*** Block opens ***

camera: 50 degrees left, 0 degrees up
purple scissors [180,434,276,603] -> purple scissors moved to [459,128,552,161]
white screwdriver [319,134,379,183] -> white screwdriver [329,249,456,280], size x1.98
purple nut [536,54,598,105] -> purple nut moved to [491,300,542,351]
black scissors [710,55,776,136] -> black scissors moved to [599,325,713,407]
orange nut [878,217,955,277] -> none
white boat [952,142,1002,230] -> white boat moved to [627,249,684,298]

*** Block closes ***
*** Block opens ***

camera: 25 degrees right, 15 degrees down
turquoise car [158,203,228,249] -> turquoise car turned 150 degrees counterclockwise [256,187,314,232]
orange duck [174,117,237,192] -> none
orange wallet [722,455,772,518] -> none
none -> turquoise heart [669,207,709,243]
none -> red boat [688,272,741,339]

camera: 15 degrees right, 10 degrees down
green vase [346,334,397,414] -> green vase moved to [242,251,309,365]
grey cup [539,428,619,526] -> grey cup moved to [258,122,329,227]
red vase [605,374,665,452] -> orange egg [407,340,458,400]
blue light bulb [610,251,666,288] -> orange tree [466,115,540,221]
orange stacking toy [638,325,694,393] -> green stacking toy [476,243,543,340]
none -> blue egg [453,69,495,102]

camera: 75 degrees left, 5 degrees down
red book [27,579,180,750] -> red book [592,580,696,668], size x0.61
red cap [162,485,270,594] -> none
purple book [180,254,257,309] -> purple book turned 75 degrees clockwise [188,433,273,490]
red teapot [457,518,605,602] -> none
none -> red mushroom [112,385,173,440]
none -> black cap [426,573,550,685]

*** Block closes ***
*** Block opens ***

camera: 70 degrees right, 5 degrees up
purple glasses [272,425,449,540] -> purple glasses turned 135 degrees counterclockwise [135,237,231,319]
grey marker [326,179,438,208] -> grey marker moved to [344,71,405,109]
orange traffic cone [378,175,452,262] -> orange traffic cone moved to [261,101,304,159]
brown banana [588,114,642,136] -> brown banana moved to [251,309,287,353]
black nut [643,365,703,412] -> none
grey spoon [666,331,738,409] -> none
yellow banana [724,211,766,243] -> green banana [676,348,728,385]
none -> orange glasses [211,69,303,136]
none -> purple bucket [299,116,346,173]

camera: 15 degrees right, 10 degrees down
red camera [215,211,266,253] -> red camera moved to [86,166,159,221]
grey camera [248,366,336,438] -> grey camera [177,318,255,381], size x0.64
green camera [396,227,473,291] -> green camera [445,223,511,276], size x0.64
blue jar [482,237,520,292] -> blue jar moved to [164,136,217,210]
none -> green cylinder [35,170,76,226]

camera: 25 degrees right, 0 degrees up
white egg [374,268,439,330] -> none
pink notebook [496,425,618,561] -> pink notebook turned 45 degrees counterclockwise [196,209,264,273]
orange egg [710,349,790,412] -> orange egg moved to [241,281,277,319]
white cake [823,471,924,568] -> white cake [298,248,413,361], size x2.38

*** Block closes ***

Task brief - Go through the entries. Report every line that contains the word "blue".

Response box -
blue light bulb [610,251,666,288] -> orange tree [466,115,540,221]
none -> blue egg [453,69,495,102]
blue jar [482,237,520,292] -> blue jar moved to [164,136,217,210]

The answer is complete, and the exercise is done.